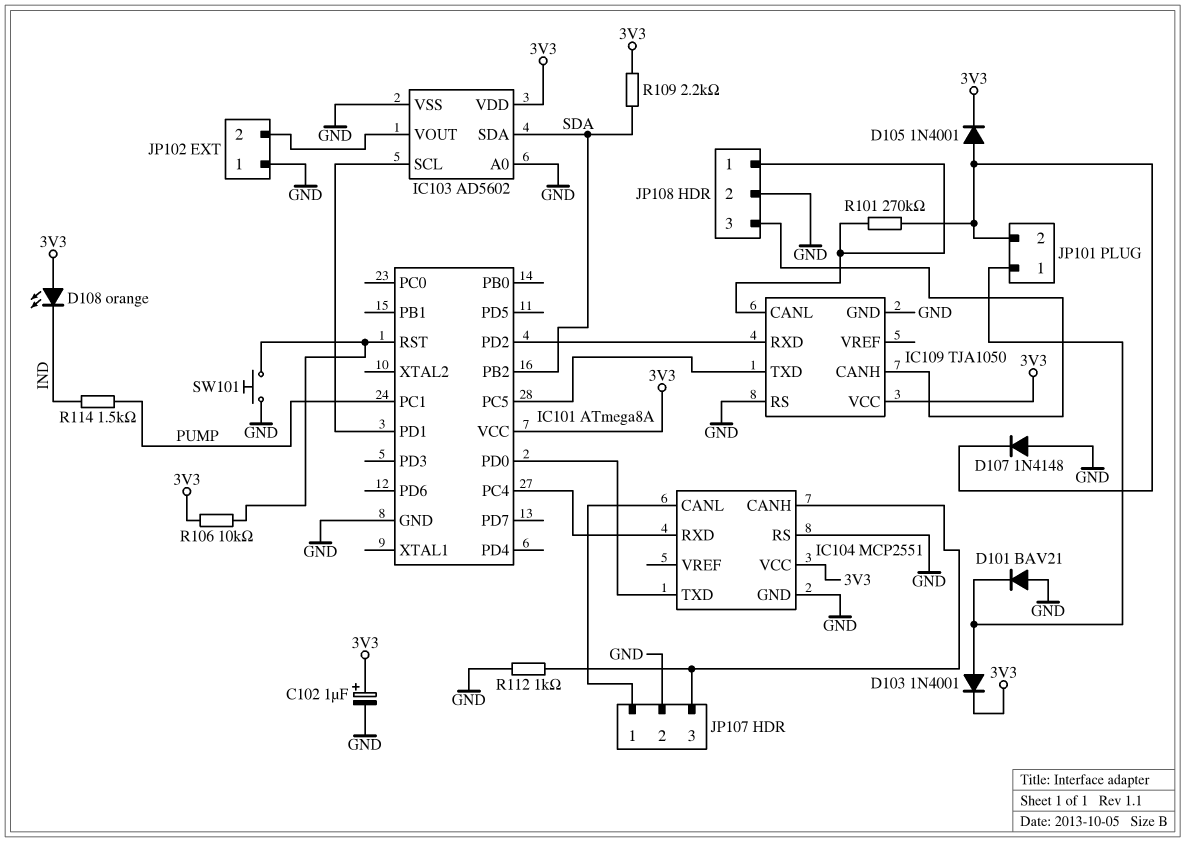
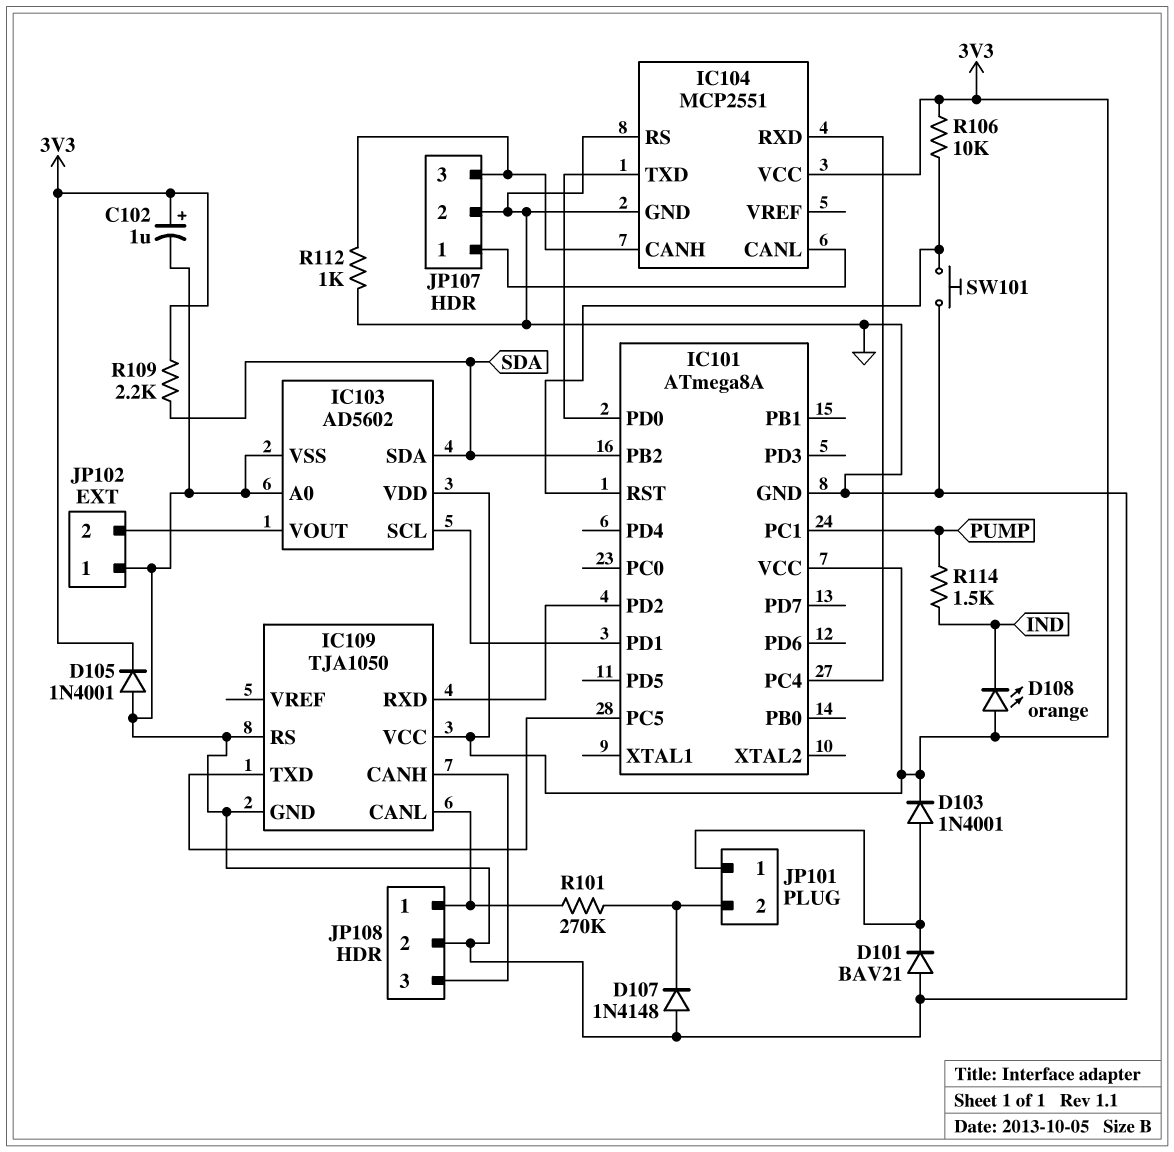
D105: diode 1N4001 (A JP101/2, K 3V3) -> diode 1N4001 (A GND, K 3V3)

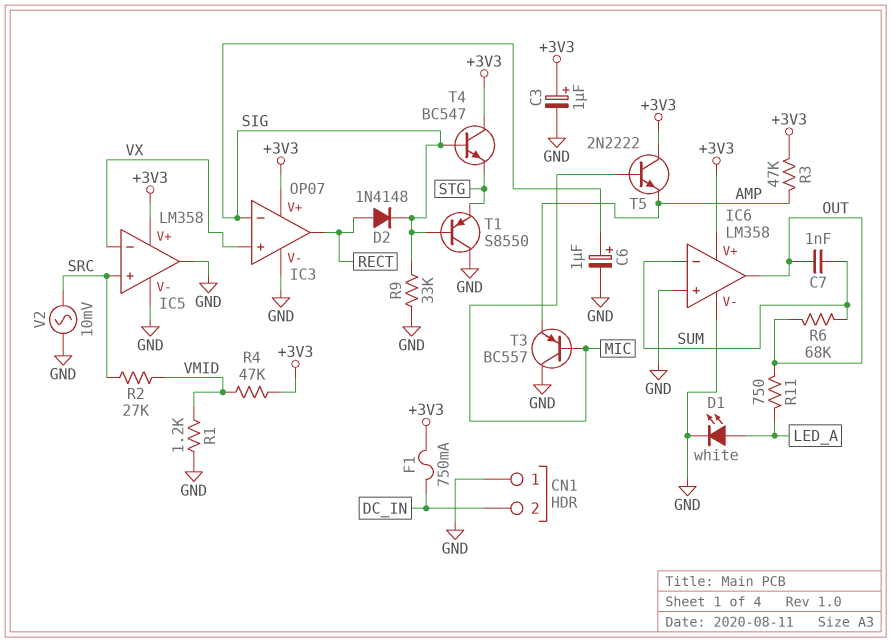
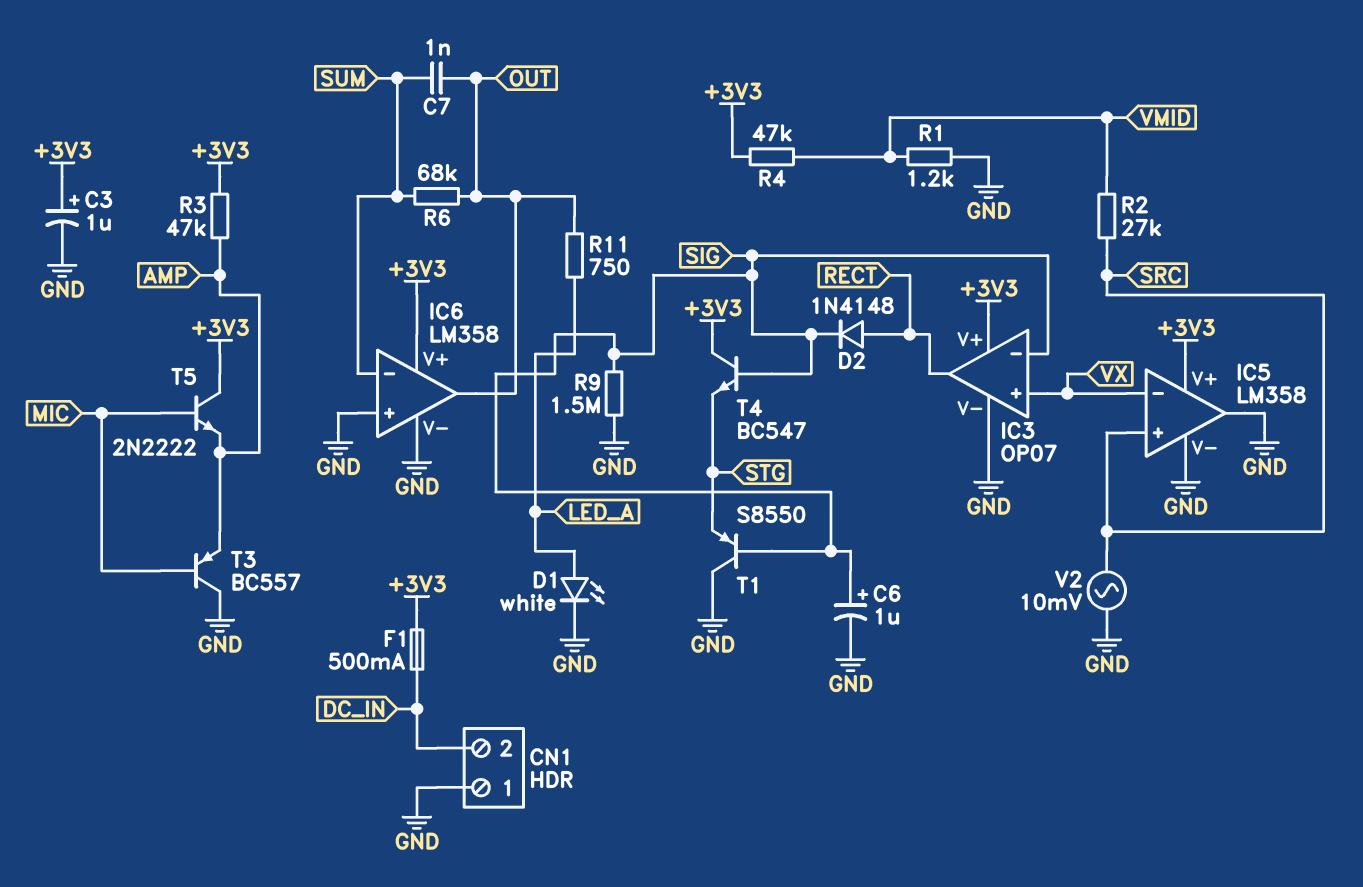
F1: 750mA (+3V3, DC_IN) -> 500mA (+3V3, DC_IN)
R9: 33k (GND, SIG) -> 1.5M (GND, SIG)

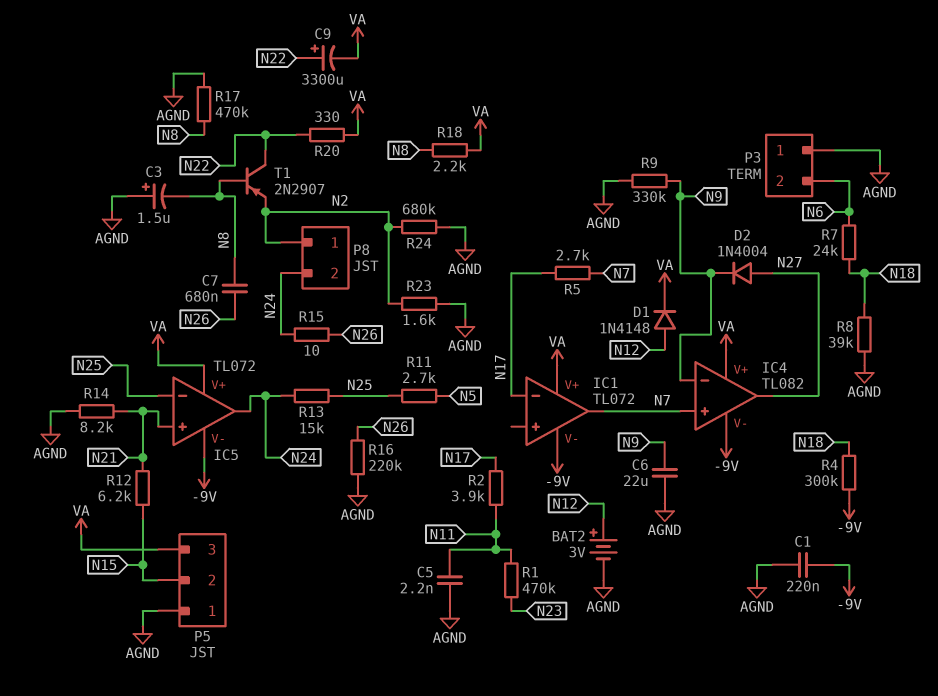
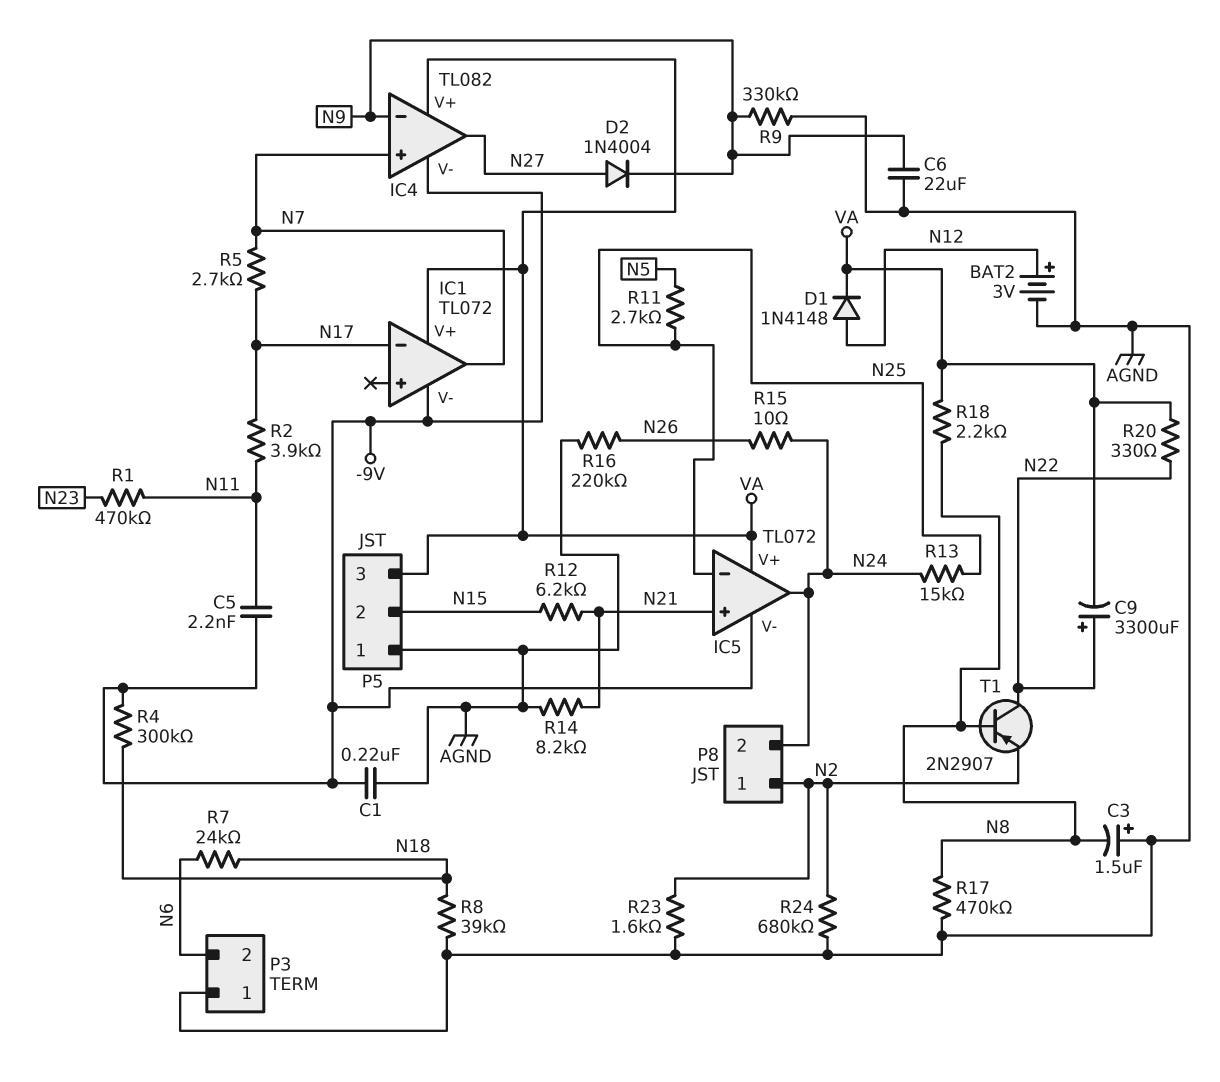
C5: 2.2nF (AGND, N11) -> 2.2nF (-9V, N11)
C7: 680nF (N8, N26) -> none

§ PROBLEM DESCRIPTION:
Output the complete listing exactly. Pictures stay out.

§ RESULT:
D105: diode 1N4001 (A JP101/2, K 3V3) -> diode 1N4001 (A GND, K 3V3)

F1: 750mA (+3V3, DC_IN) -> 500mA (+3V3, DC_IN)
R9: 33k (GND, SIG) -> 1.5M (GND, SIG)

C5: 2.2nF (AGND, N11) -> 2.2nF (-9V, N11)
C7: 680nF (N8, N26) -> none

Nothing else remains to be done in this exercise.